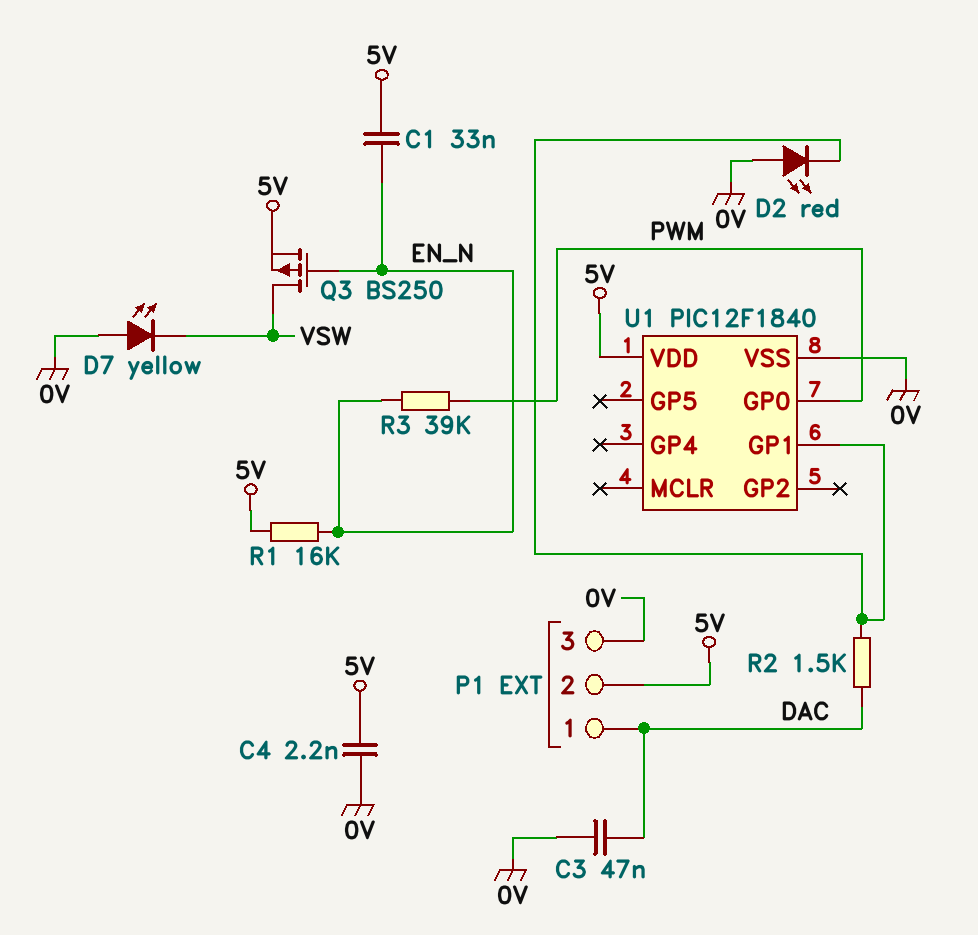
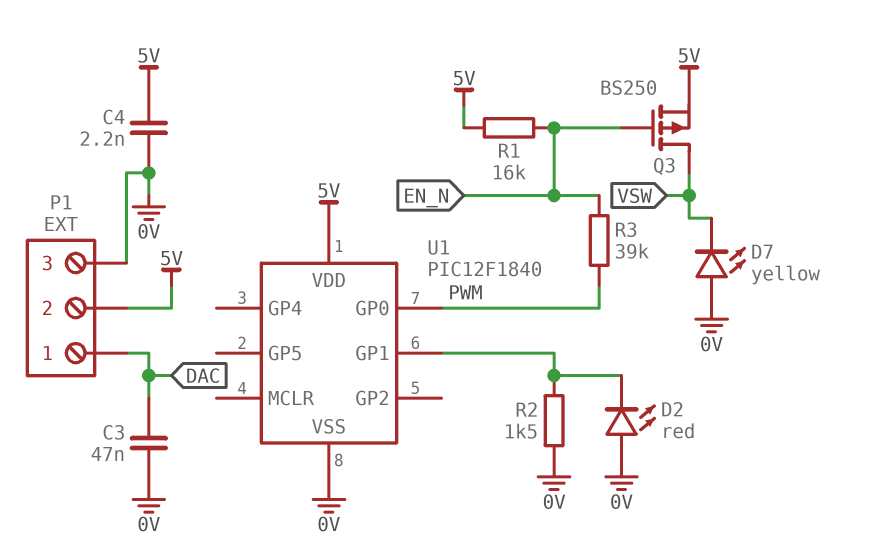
C1: 33nF (5V, EN_N) -> none
R2: 1.5k (DAC, U1/GP1) -> 1.5k (0V, U1/GP1)

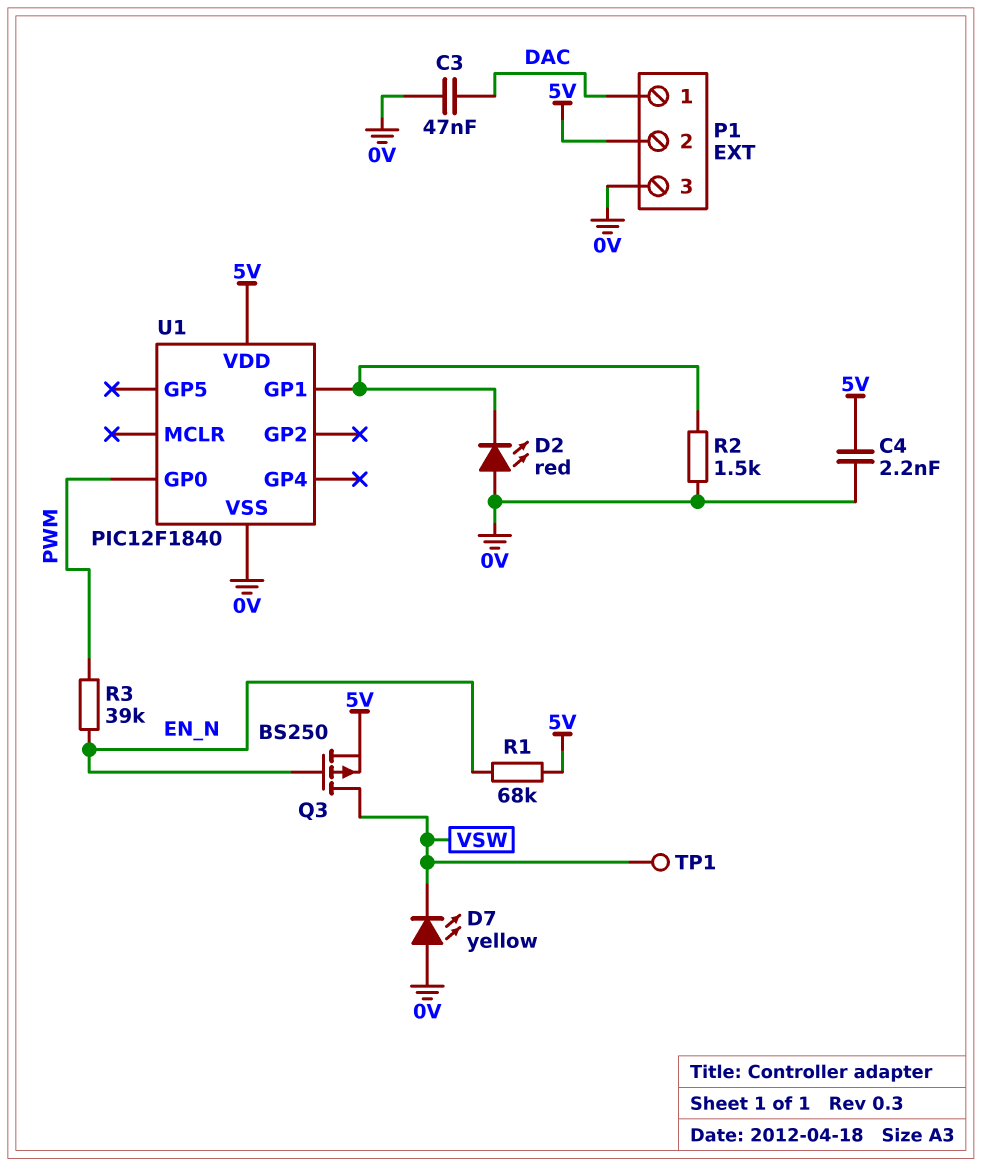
R1: 16k (5V, EN_N) -> 68k (5V, EN_N)
TP1: none -> test point (VSW)

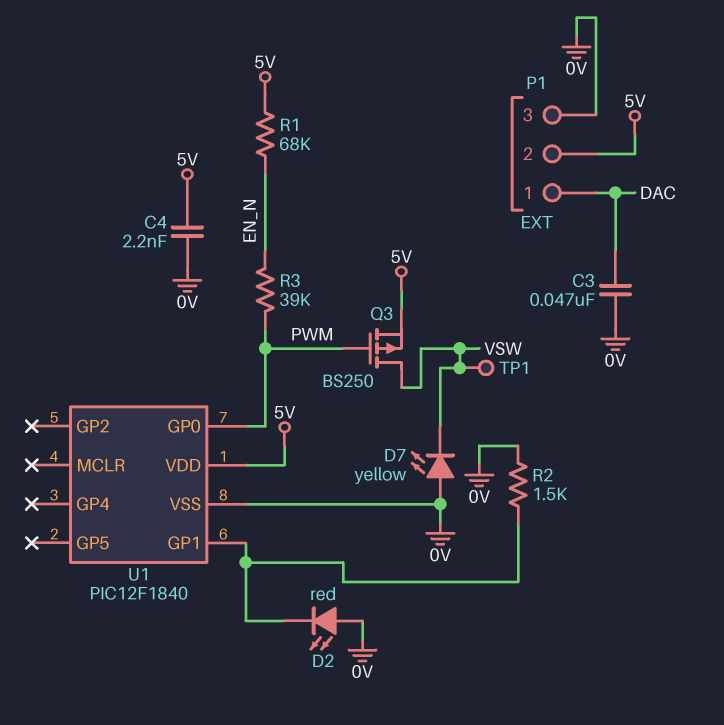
Q3: PMOS BS250 (G EN_N, D VSW, S 5V) -> PMOS BS250 (G PWM, D VSW, S 5V)

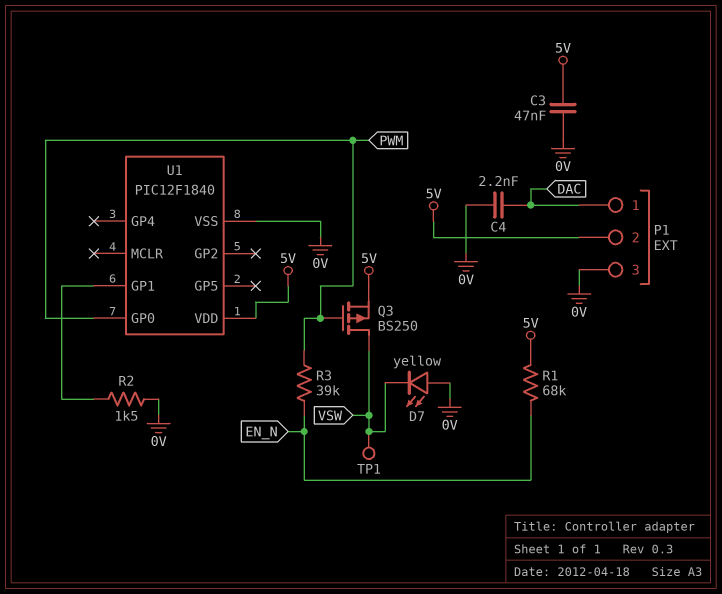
C3: 47nF (0V, DAC) -> 47nF (0V, 5V)
C4: 2.2nF (0V, 5V) -> 2.2nF (0V, DAC)
D2: LED red (A 0V, K U1/GP1) -> none

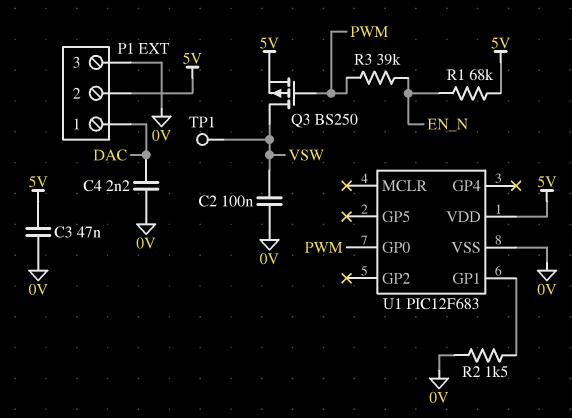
C2: none -> 100nF (0V, VSW)
D7: LED yellow (A 0V, K VSW) -> none
U1: PIC12F1840 -> PIC12F683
──────────────────────────────
DIRECTIONS FOR THIS TASK: Exact repetition is the task: every line from the start of the data to the line with "C3: 47nF (0V, DAC) -> 47nF (0V, 5V)", inclusive, and none after it, pictures omitted.

OUTPUT OF THE EXERCISE:
C1: 33nF (5V, EN_N) -> none
R2: 1.5k (DAC, U1/GP1) -> 1.5k (0V, U1/GP1)

R1: 16k (5V, EN_N) -> 68k (5V, EN_N)
TP1: none -> test point (VSW)

Q3: PMOS BS250 (G EN_N, D VSW, S 5V) -> PMOS BS250 (G PWM, D VSW, S 5V)

C3: 47nF (0V, DAC) -> 47nF (0V, 5V)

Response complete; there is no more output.